(Colored object listings)
-- -- --

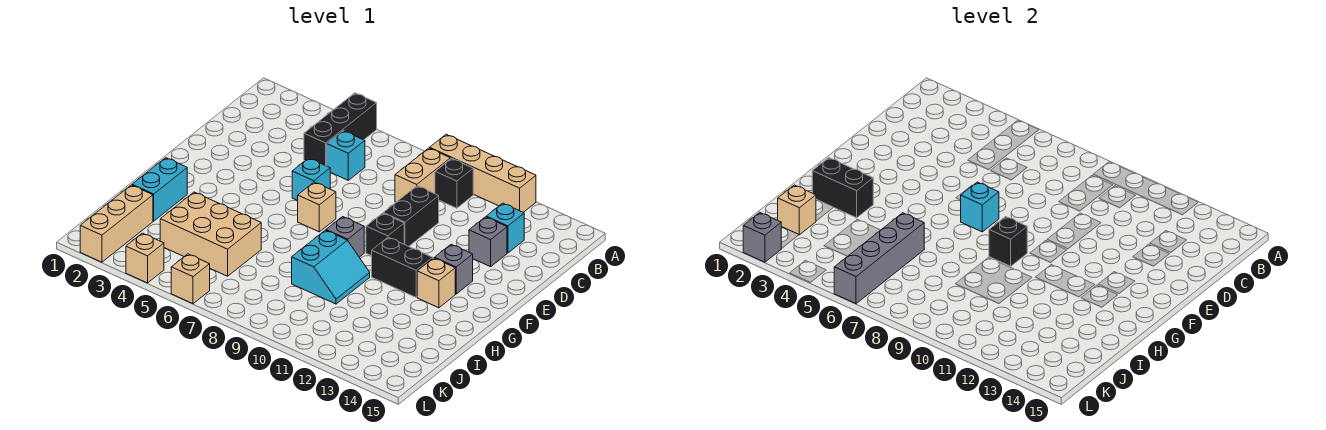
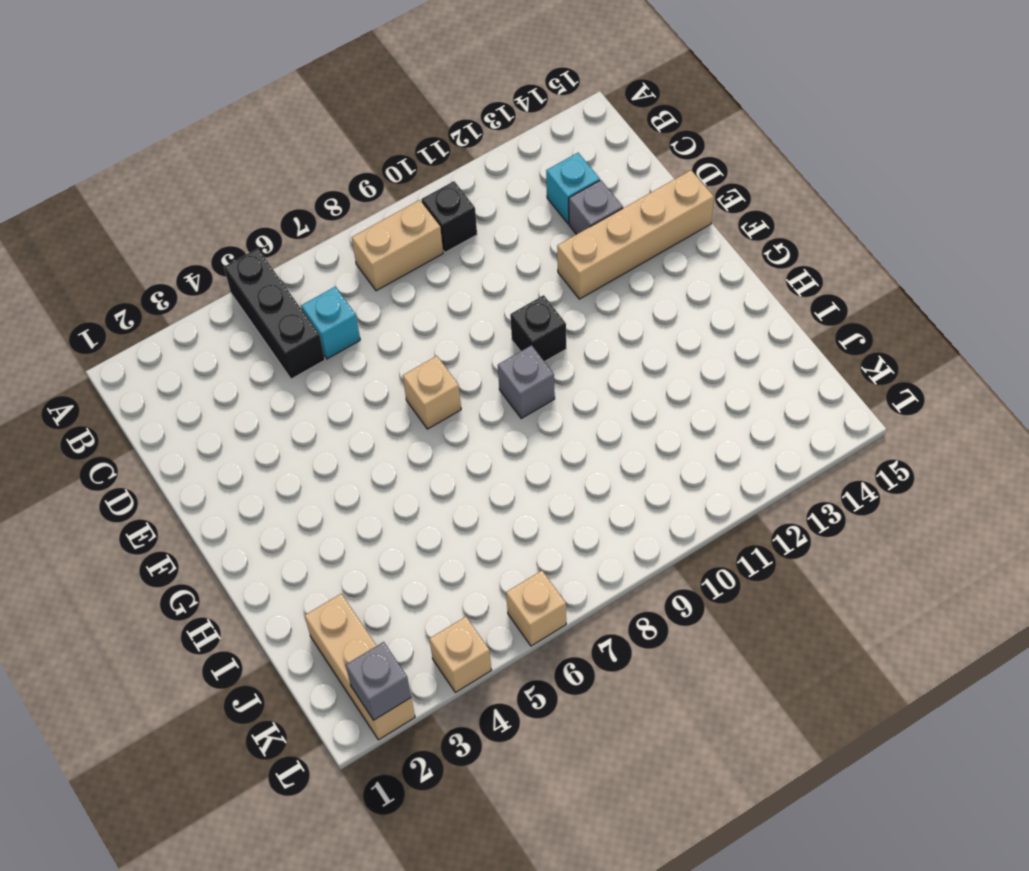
tan brick B8:B9 level 1 -> tan brick B9:C9 level 1
tan brick E12:E15 level 1 -> tan brick A9:A12 level 1
none -> black brick D10:E10 level 1
none -> cyan brick E6 level 1
none -> grey brick F13 level 1

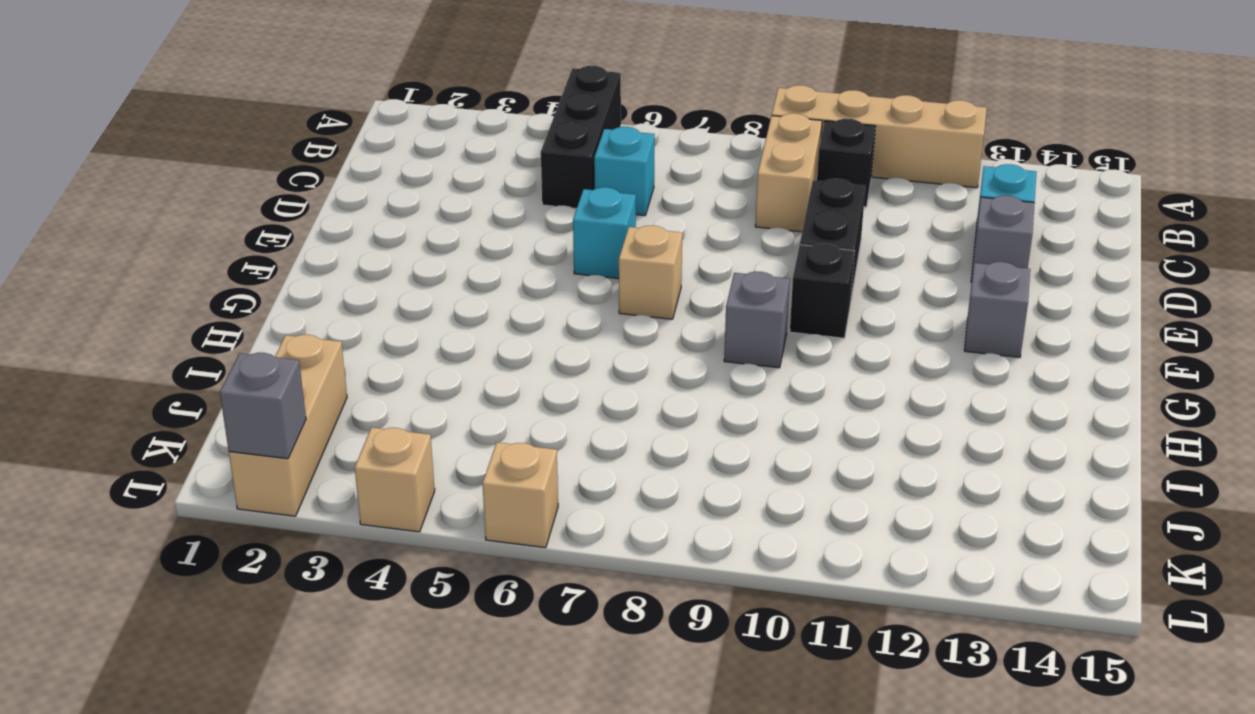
none -> black brick G11:G12 level 1
none -> tan brick G13 level 1
none -> cyan brick H2:I2 level 1

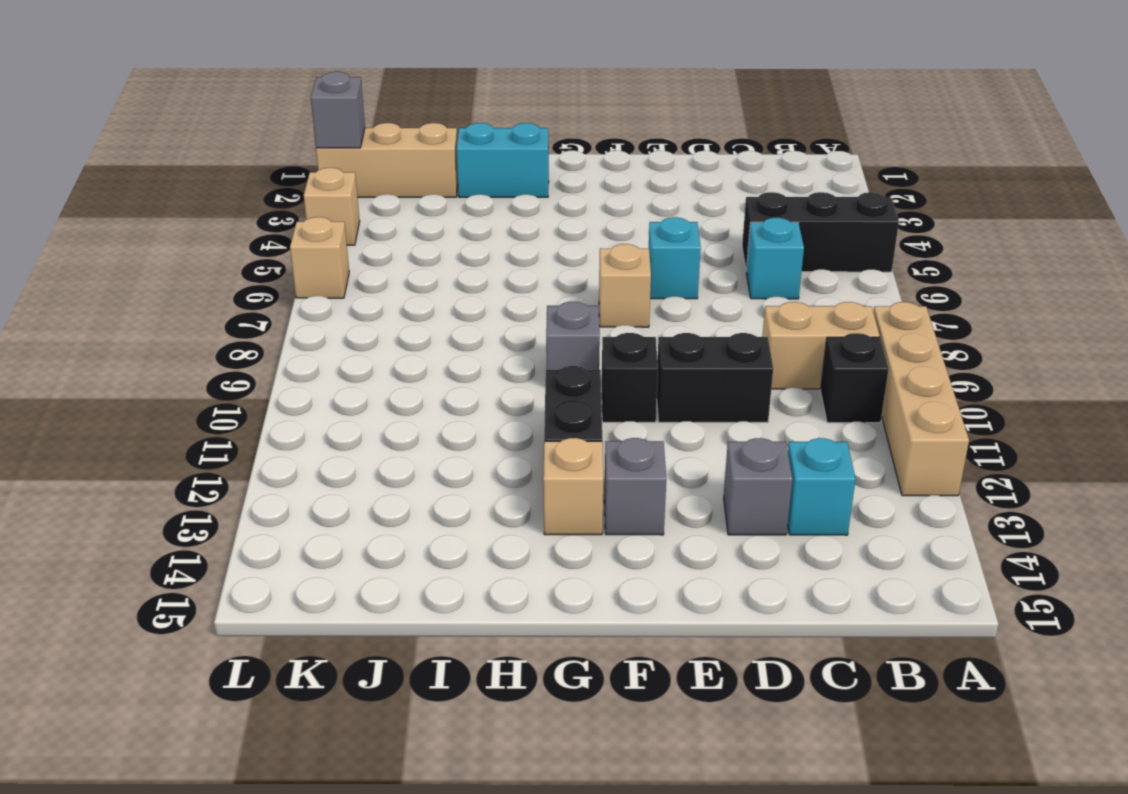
none -> cyan slope H9:I10 level 1 top 9
none -> tan brick I4:J6 level 1
none -> cyan brick F7 level 2

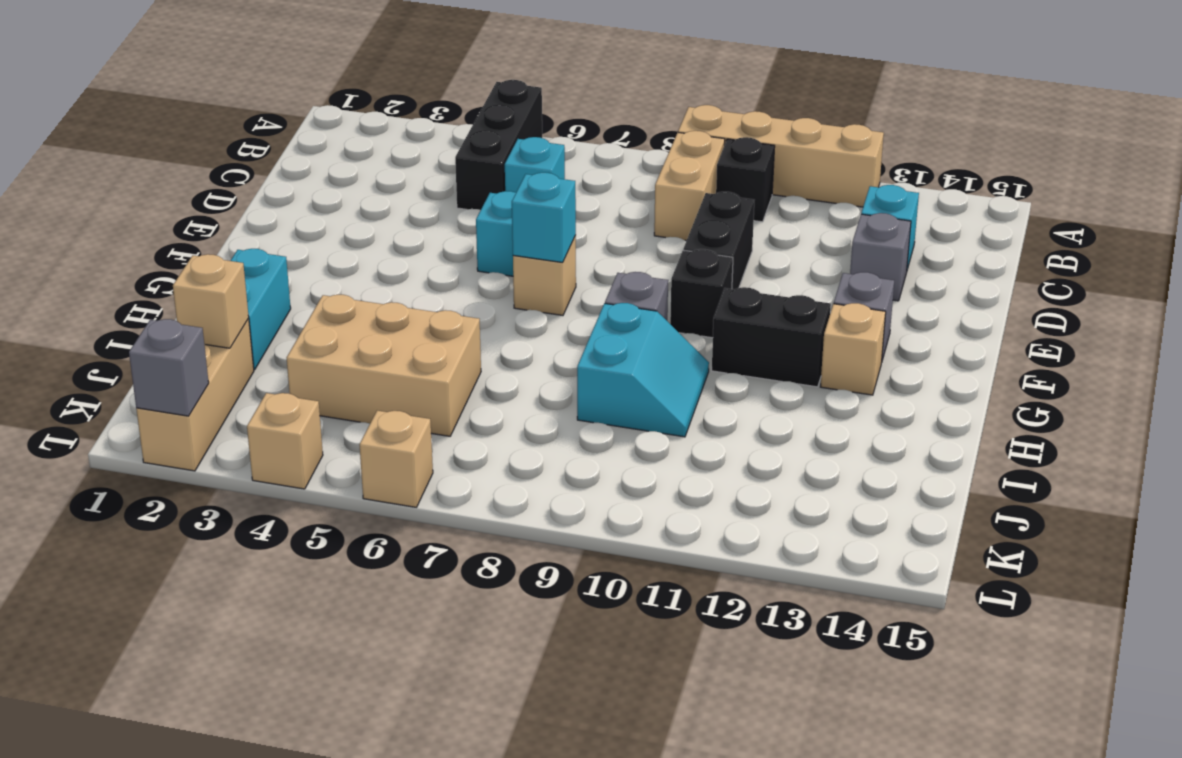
none -> black brick G9 level 2
none -> black brick H2:H3 level 2
none -> grey brick I6:L6 level 2

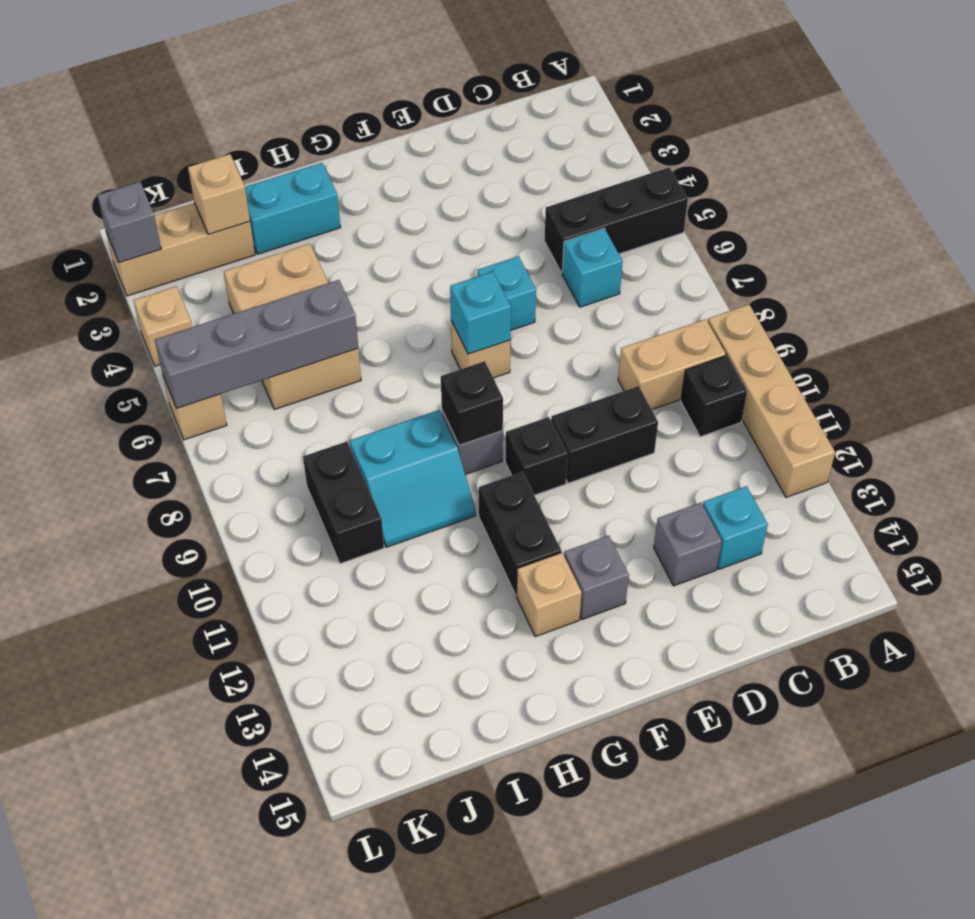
black brick J9:J10 level 1 -> black brick H2:H3 level 2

-- -- --

● What is expected: Only lines holding the word "black" are wanted, so copy each of them from the records above.

● Answer to this exercise:
none -> black brick D10:E10 level 1
none -> black brick G11:G12 level 1
none -> black brick G9 level 2
none -> black brick H2:H3 level 2
black brick J9:J10 level 1 -> black brick H2:H3 level 2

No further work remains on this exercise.